● What you need to do: The full listing, returned exactly and free of pictures, is the expected answer.

● Data section:
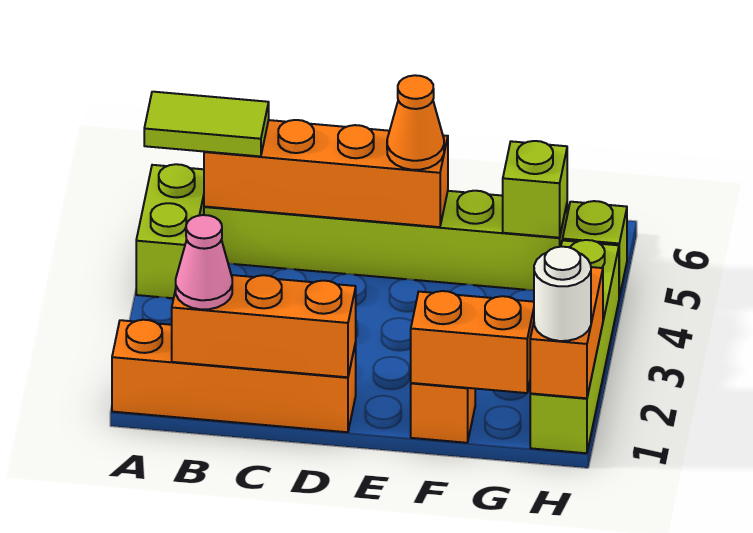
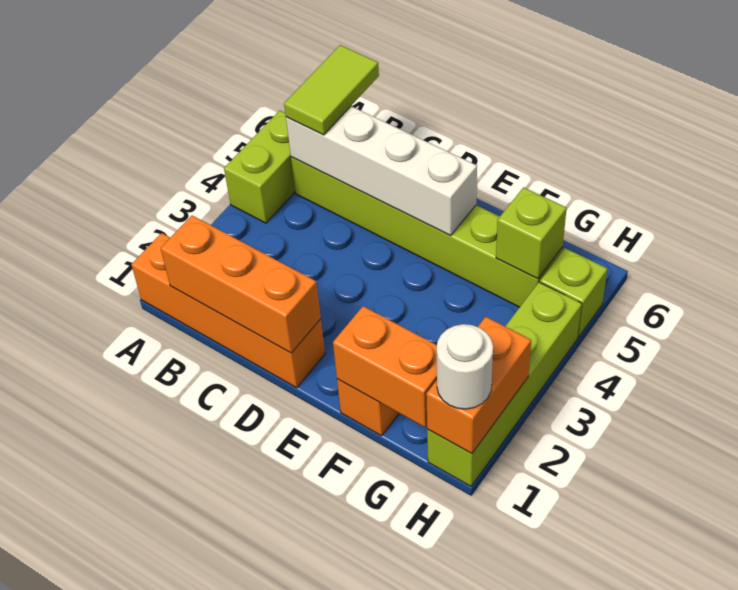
lime tile A5:B5 level 3 -> lime tile B5:B6 level 3
pink cone B1 level 3 -> none
orange brick B5:E5 level 2 -> white brick B5:E5 level 2
orange cone E5 level 3 -> none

● Completed task:
lime tile A5:B5 level 3 -> lime tile B5:B6 level 3
pink cone B1 level 3 -> none
orange brick B5:E5 level 2 -> white brick B5:E5 level 2
orange cone E5 level 3 -> none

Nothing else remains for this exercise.